• Spatial reasoning records:
☆ ☆ ☆ ☆ ☆
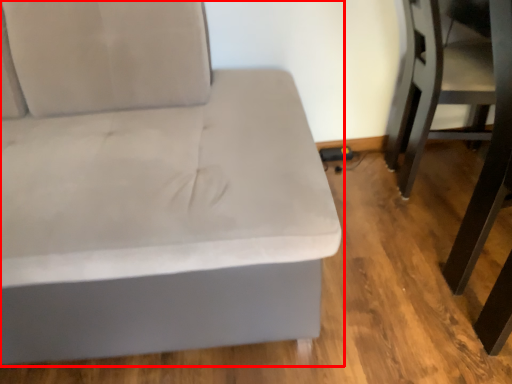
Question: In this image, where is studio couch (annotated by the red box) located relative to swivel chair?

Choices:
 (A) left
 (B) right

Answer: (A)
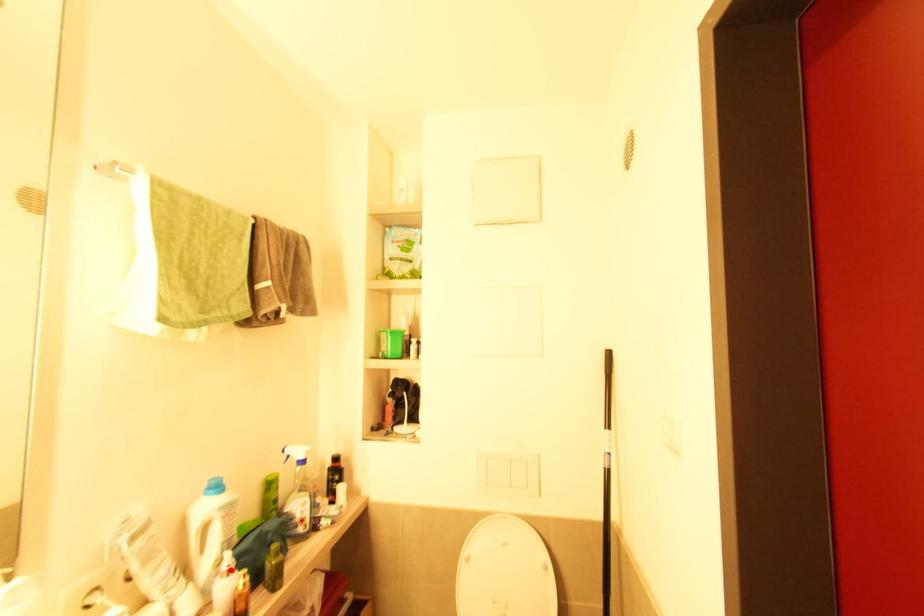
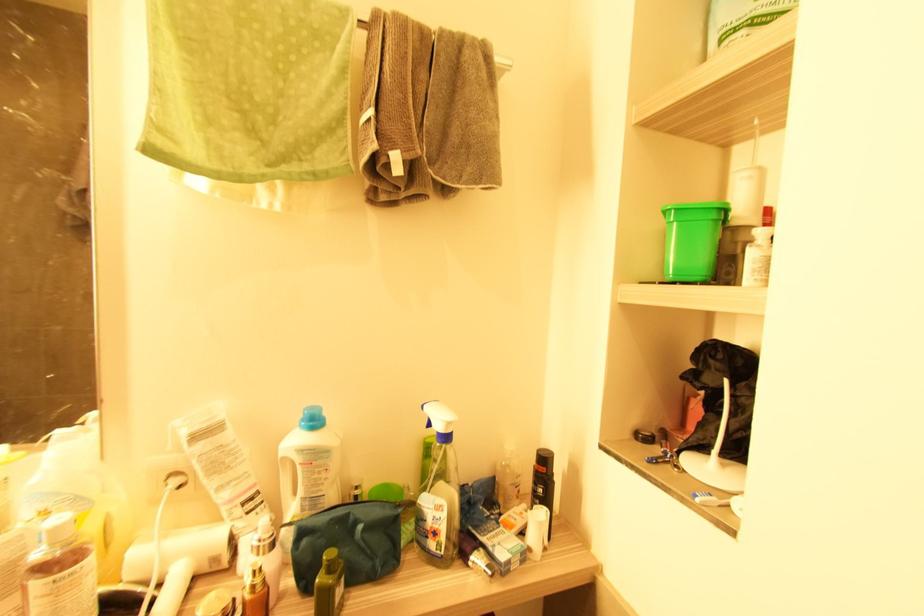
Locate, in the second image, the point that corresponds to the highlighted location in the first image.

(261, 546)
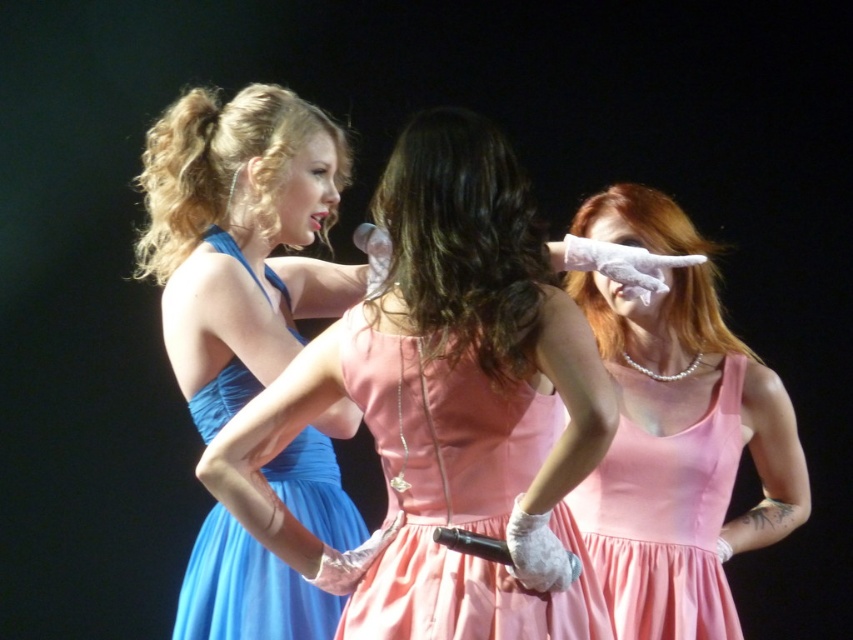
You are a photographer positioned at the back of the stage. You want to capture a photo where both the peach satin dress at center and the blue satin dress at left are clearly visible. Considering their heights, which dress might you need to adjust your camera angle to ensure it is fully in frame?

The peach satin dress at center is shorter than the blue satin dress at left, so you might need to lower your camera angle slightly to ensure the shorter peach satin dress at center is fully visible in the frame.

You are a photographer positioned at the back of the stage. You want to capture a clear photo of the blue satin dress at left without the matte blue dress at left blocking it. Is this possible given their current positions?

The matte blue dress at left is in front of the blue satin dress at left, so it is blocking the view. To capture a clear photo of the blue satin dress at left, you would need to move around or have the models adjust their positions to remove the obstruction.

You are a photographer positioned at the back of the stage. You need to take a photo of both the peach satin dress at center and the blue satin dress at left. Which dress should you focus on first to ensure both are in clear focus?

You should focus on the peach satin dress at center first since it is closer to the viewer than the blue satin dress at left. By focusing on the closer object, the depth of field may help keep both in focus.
☆ ☆ ☆ ☆ ☆
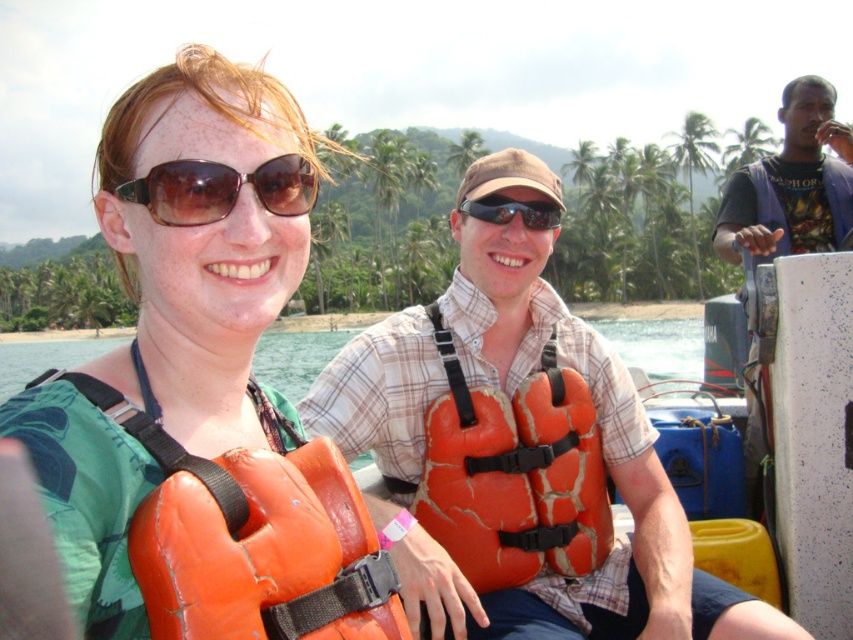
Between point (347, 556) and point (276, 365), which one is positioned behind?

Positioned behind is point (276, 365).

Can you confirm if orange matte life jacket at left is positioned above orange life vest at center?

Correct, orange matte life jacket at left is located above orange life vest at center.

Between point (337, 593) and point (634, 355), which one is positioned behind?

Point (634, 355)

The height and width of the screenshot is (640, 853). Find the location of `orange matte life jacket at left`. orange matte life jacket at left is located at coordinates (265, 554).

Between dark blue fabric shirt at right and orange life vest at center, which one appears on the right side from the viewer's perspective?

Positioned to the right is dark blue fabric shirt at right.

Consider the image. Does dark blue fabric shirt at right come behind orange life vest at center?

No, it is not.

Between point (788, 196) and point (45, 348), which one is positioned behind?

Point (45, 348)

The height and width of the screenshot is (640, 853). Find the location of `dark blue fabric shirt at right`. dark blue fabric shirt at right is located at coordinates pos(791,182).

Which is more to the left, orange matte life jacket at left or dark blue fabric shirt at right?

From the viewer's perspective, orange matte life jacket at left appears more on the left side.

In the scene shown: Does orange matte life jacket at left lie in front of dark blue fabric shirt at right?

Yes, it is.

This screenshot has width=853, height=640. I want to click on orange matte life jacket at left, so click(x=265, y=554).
☆ ☆ ☆ ☆ ☆
Format the lines from the one containing "Question: In this" through the one containing "in clear focus?" as a Markdown table with the columns Row and Line, numbering each row and skipping blank lines. Leave the pictures out.

• COMPLETE RESPONSE:
| Row | Line |
|---|---|
| 1 | Question: In this image, where is studio couch (annotated by the red box) located relative to swivel chair? |
| 2 | Choices: |
| 3 |  (A) left |
| 4 |  (B) right |
| 5 | Answer: (A) |
| 6 | Locate, in the second image, the point that corresponds to the highlighted location in the first image. |
| 7 | (261, 546) |
| 8 | You are a photographer positioned at the back of the stage. You want to capture a photo where both the peach satin dress at center and the blue satin dress at left are clearly visible. Considering their heights, which dress might you need to adjust your camera angle to ensure it is fully in frame? |
| 9 | The peach satin dress at center is shorter than the blue satin dress at left, so you might need to lower your camera angle slightly to ensure the shorter peach satin dress at center is fully visible in the frame. |
| 10 | You are a photographer positioned at the back of the stage. You want to capture a clear photo of the blue satin dress at left without the matte blue dress at left blocking it. Is this possible given their current positions? |
| 11 | The matte blue dress at left is in front of the blue satin dress at left, so it is blocking the view. To capture a clear photo of the blue satin dress at left, you would need to move around or have the models adjust their positions to remove the obstruction. |
| 12 | You are a photographer positioned at the back of the stage. You need to take a photo of both the peach satin dress at center and the blue satin dress at left. Which dress should you focus on first to ensure both are in clear focus? |